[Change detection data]
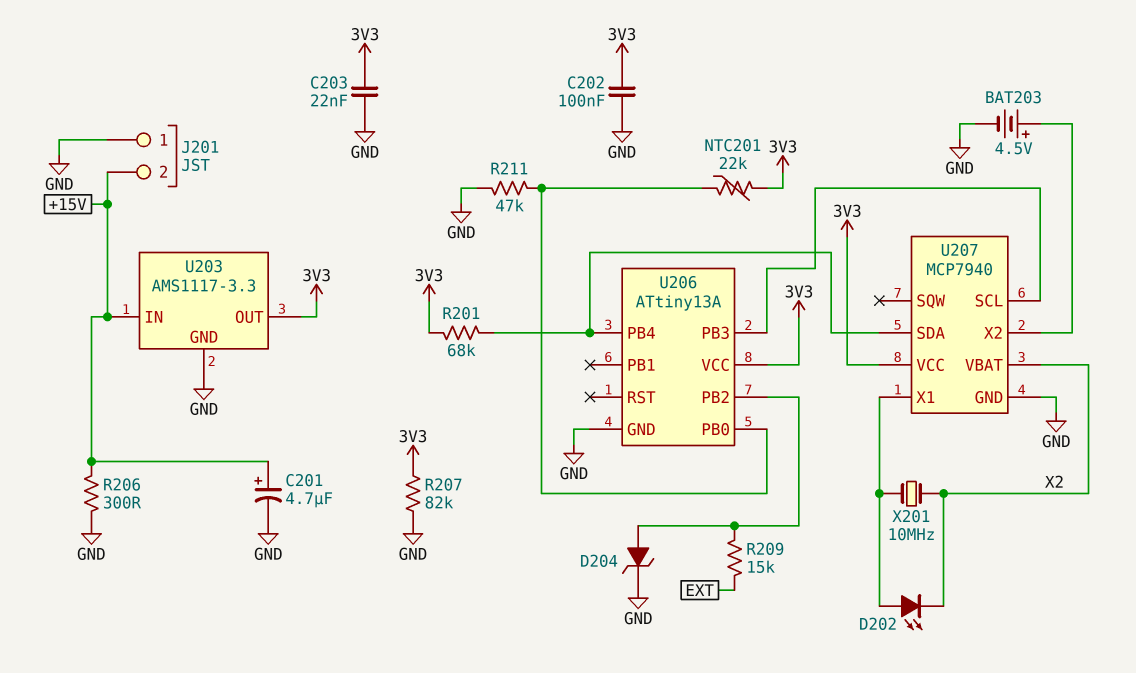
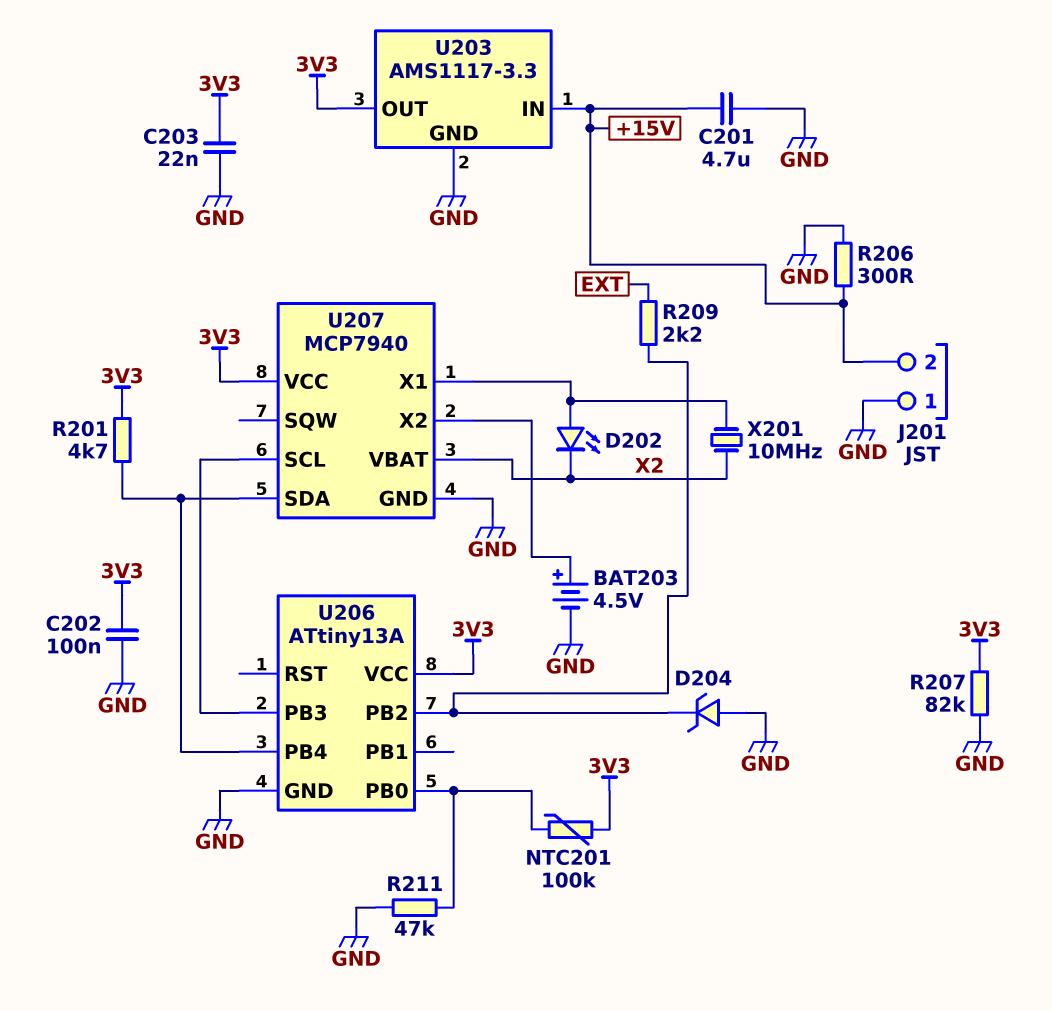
C201: 4.7uF (plus +15V, minus GND) -> 4.7uF (+15V, GND)
D204: zener (A U206/PB2, K GND) -> zener (A GND, K U206/PB2)
NTC201: 22k (3V3, U206/PB0) -> 100k (3V3, U206/PB0)
R201: 68k (3V3, U206/PB4) -> 4.7k (3V3, U206/PB4)
R209: 15k (EXT, U206/PB2) -> 2.2k (EXT, U206/PB2)

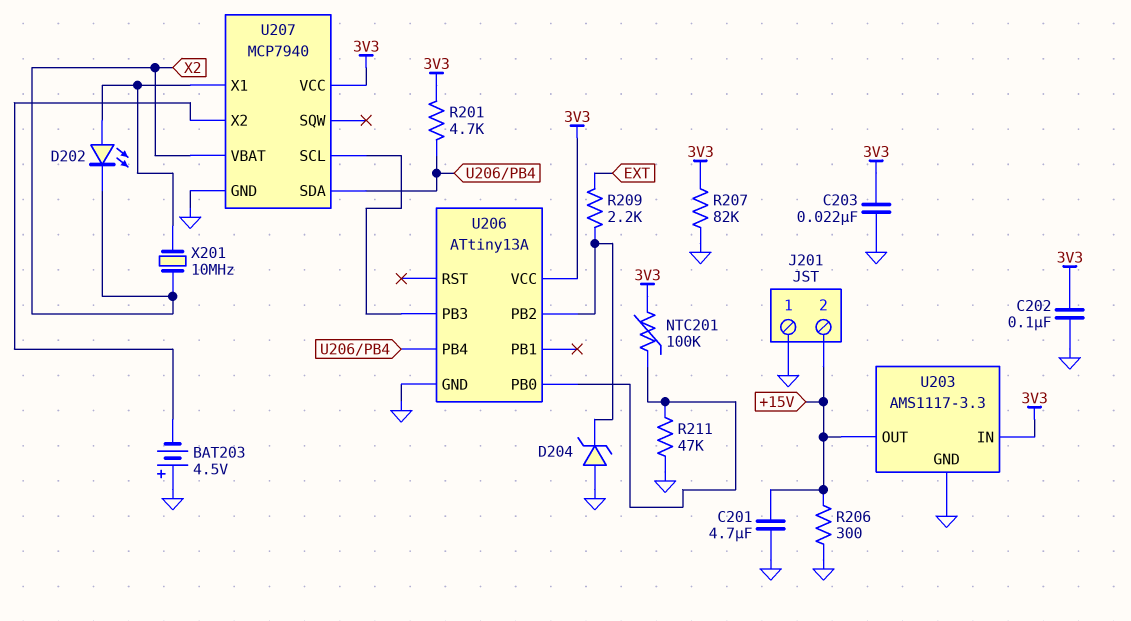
BAT203: 4.5V (plus U207/X2, minus GND) -> 4.5V (plus GND, minus U207/X2)
U203 pin IN: +15V -> 3V3
U203 pin OUT: 3V3 -> +15V

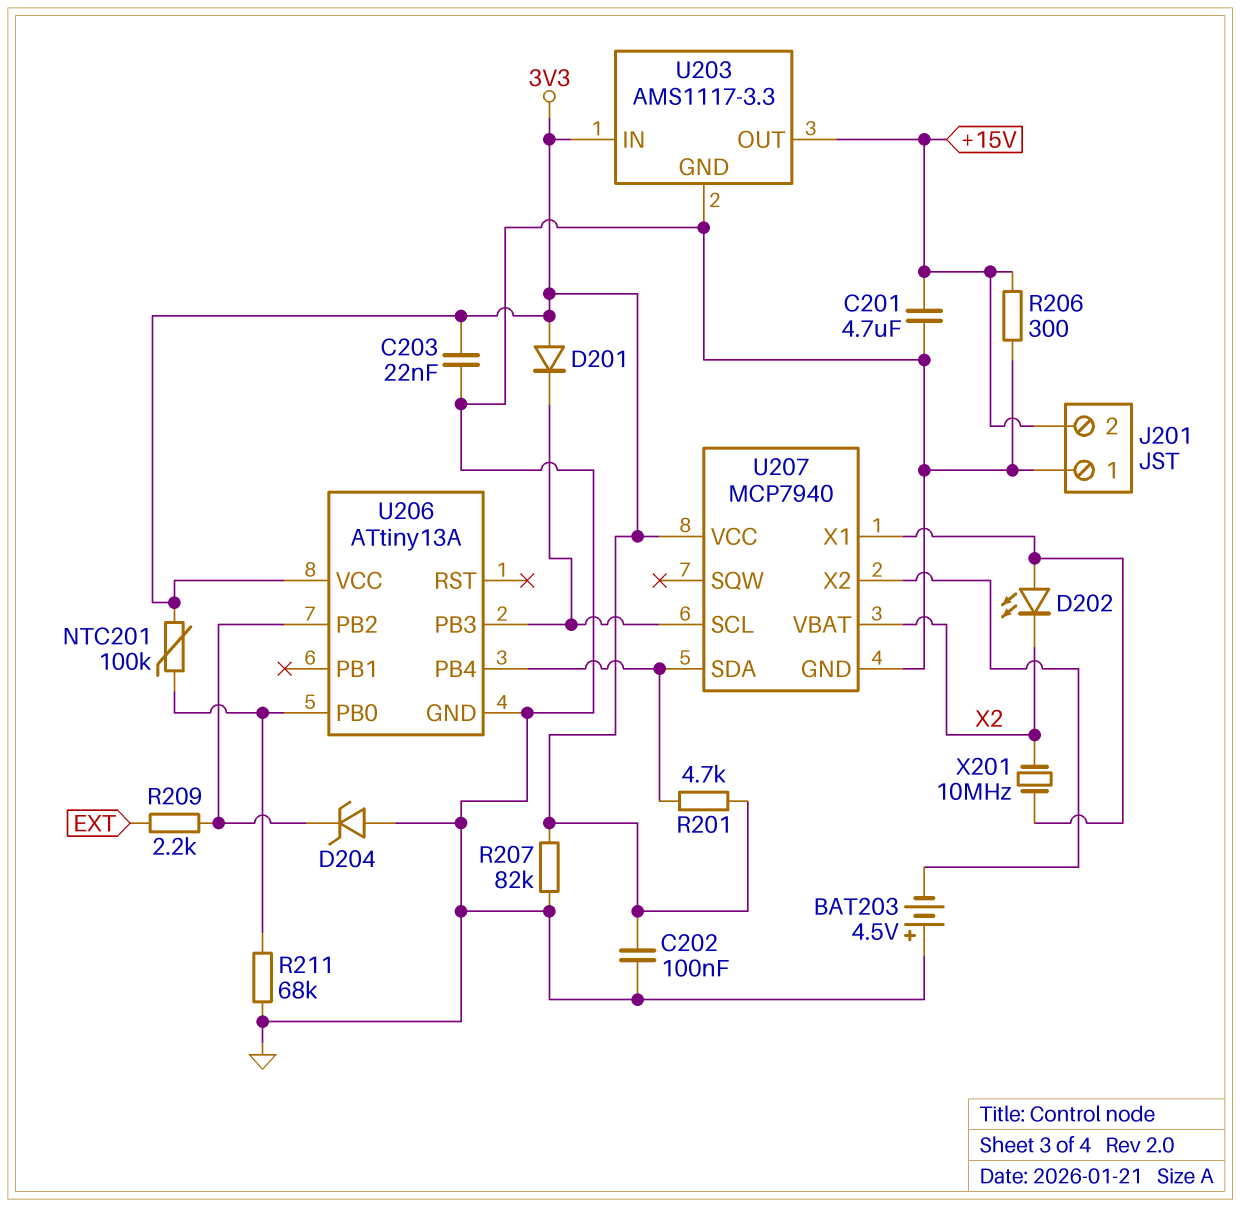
D201: none -> diode (A 3V3, K U206/PB3)
R211: 47k (GND, U206/PB0) -> 68k (GND, U206/PB0)

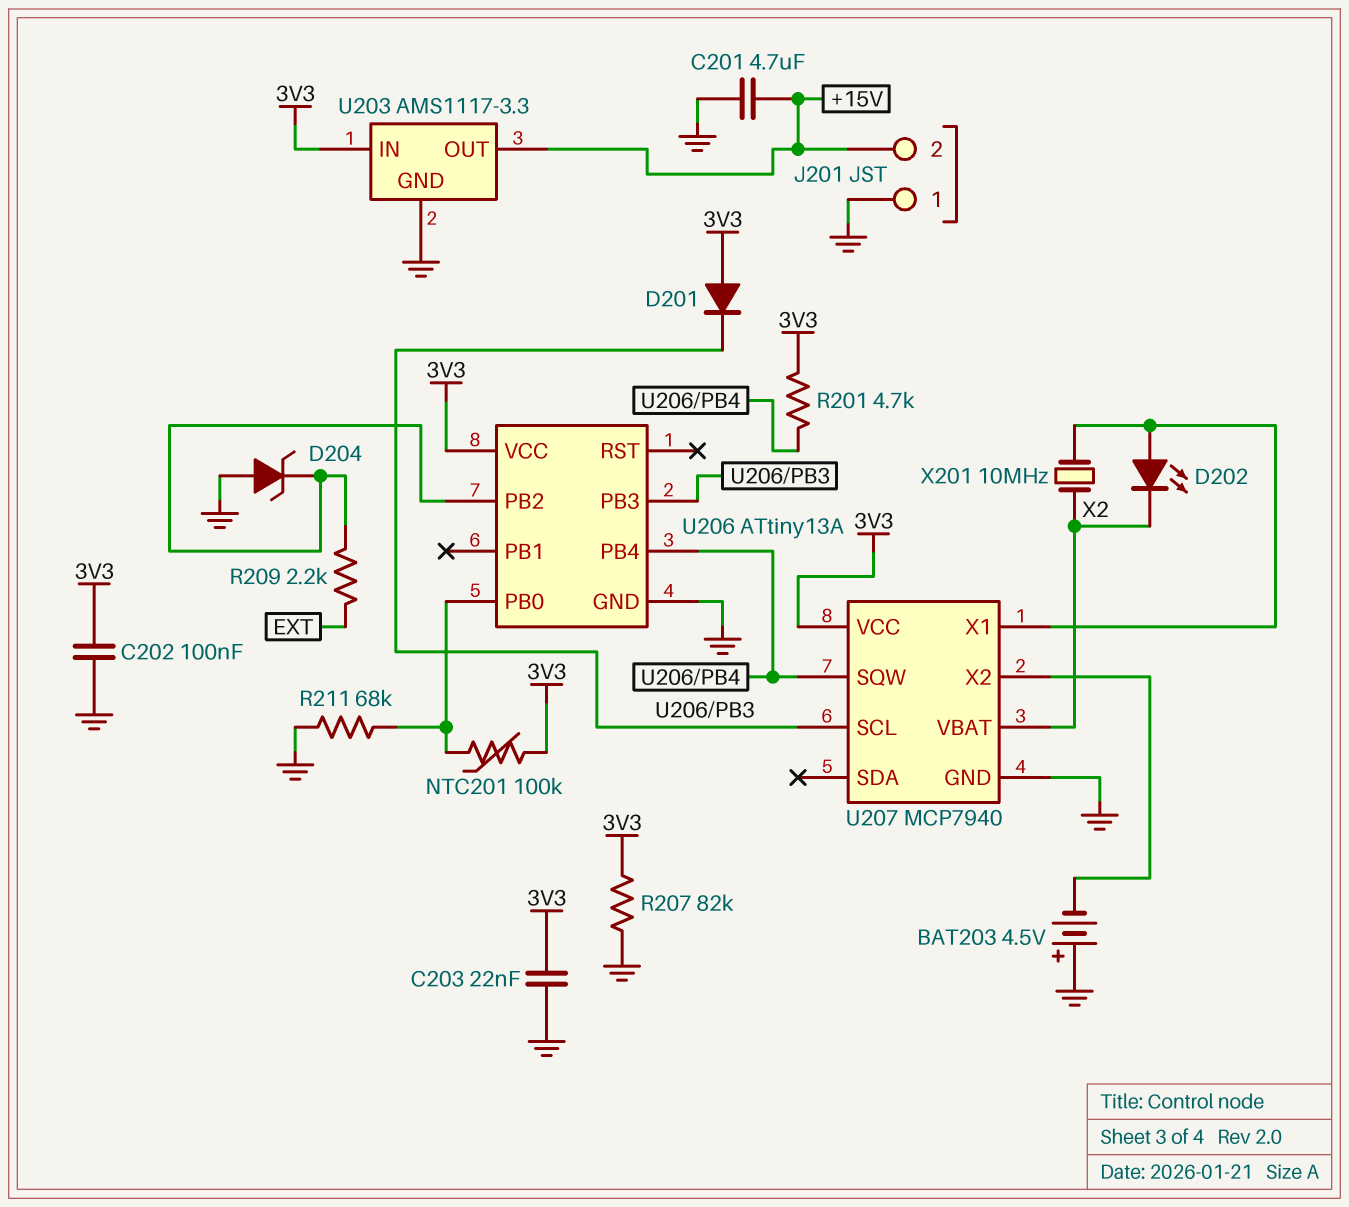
R206: 300 (+15V, GND) -> none
U207 pin SDA: U206/PB4 -> none
U207 pin SQW: none -> U206/PB4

> **Directions for this task**:
State, as a number only, how many lines in the entries include "minus".

> **Your solution**:
2